## TASK DETAILS:
Only a slice of the listing below is wanted. Retype the lines from the one containing "JP1 pin 1: n21 -> GND" through the one containing "R1: 1k (U2/FB, VDD) -> 39k (U2/FB, VDD)", exactly, both ends included.

━━━━━ THE RECORDS ━━━━━

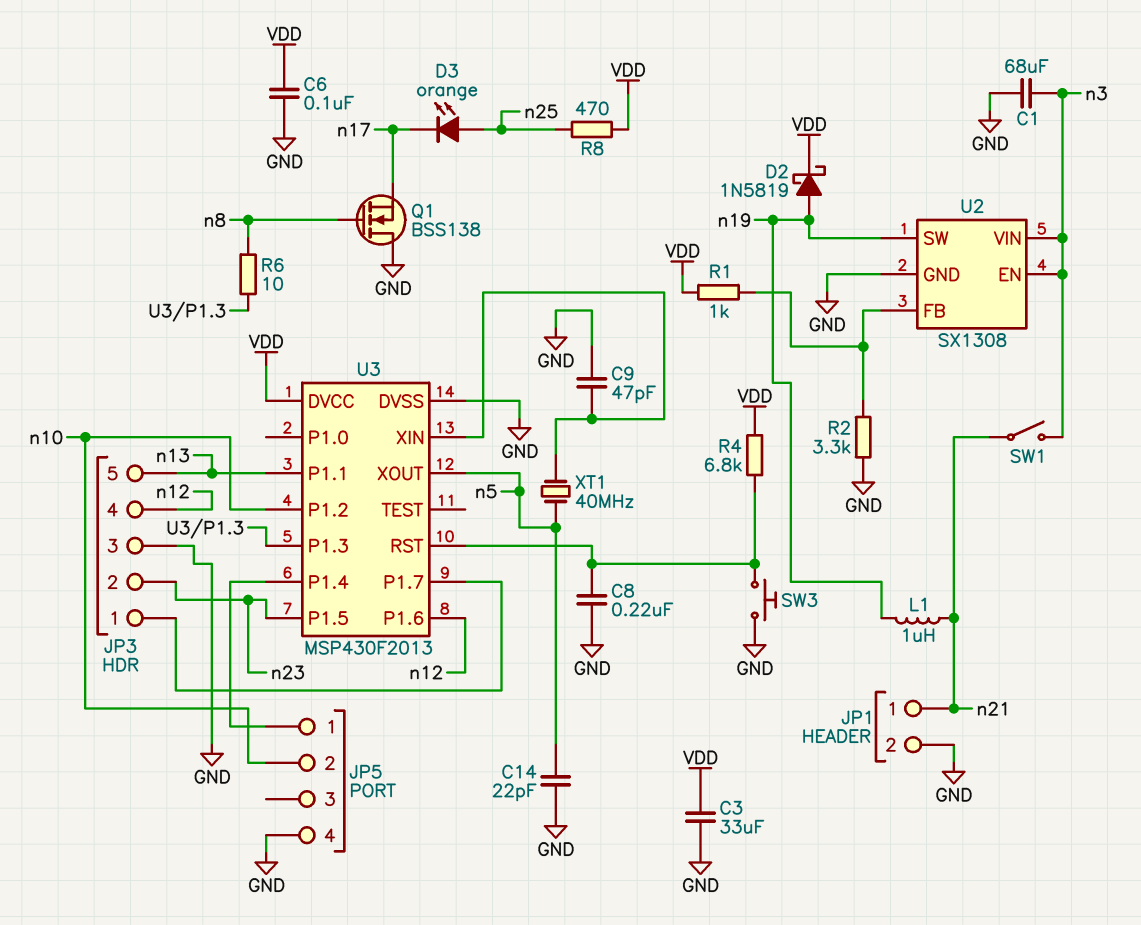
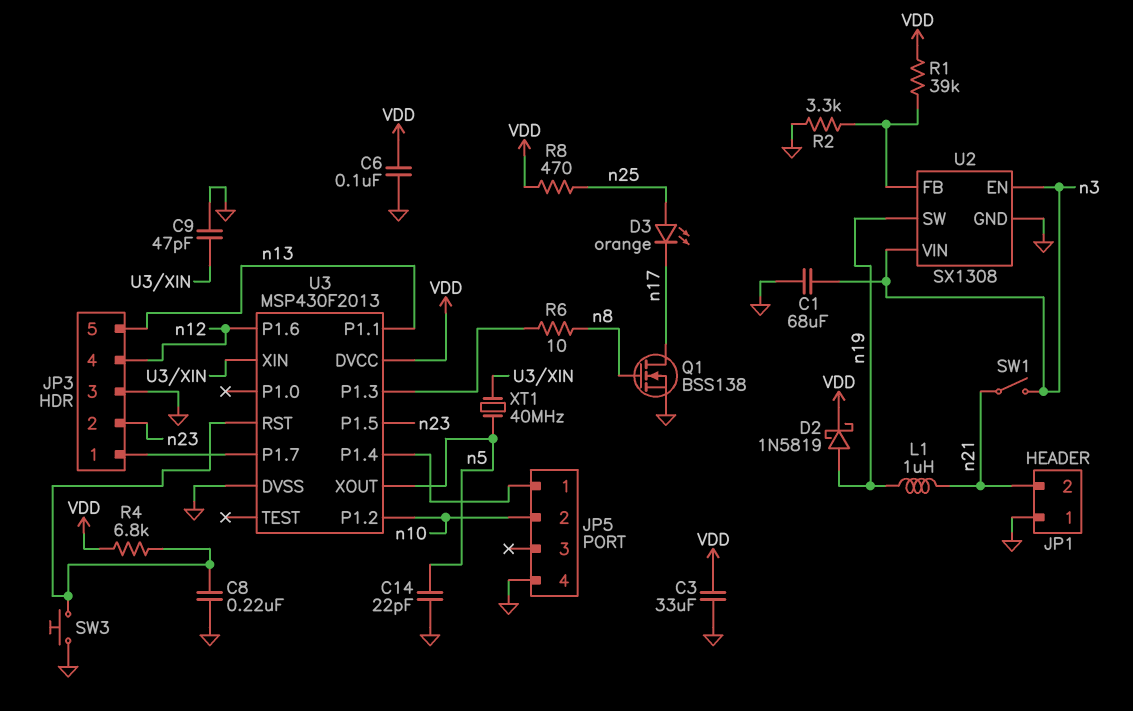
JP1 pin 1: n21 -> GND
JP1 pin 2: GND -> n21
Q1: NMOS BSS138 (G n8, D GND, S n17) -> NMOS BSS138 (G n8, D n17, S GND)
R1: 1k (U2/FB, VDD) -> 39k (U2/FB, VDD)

━━━━━
━━━━━ THE RECORDS ━━━━━

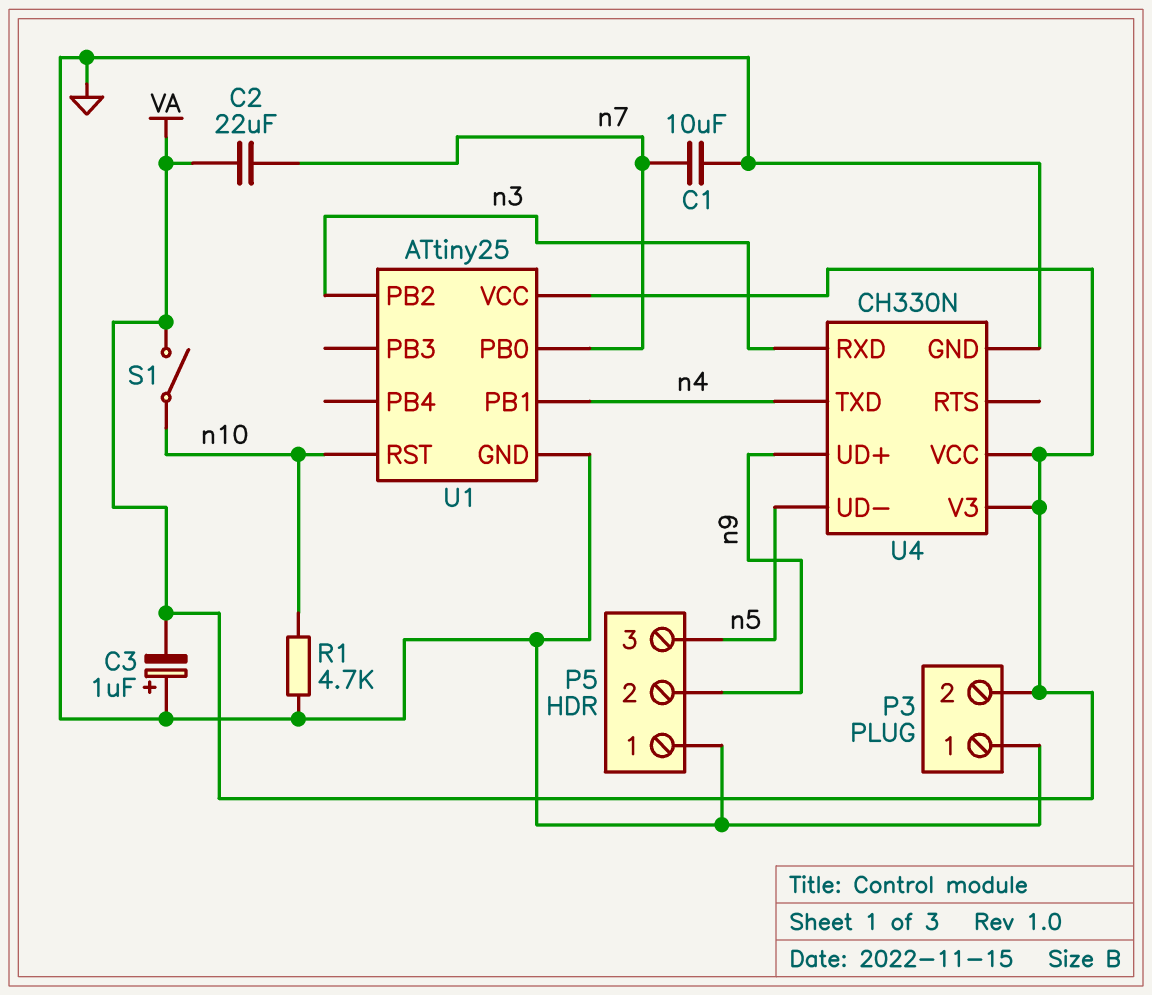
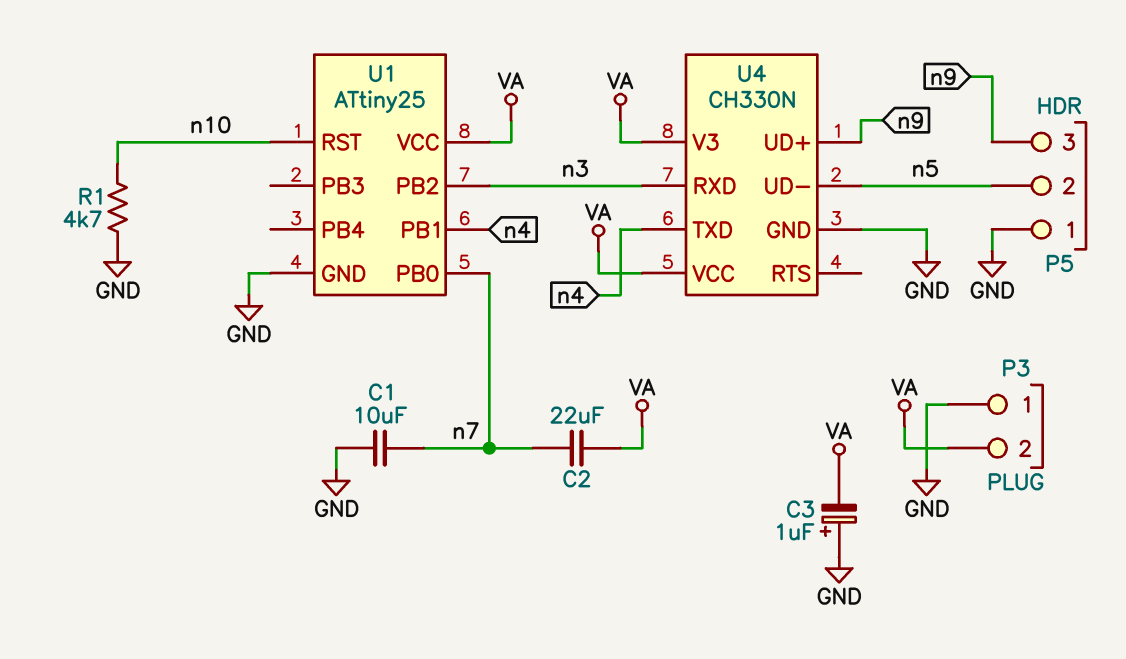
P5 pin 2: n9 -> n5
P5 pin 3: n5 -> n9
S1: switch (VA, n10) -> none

━━━━━

## TASK ANSWER:
JP1 pin 1: n21 -> GND
JP1 pin 2: GND -> n21
Q1: NMOS BSS138 (G n8, D GND, S n17) -> NMOS BSS138 (G n8, D n17, S GND)
R1: 1k (U2/FB, VDD) -> 39k (U2/FB, VDD)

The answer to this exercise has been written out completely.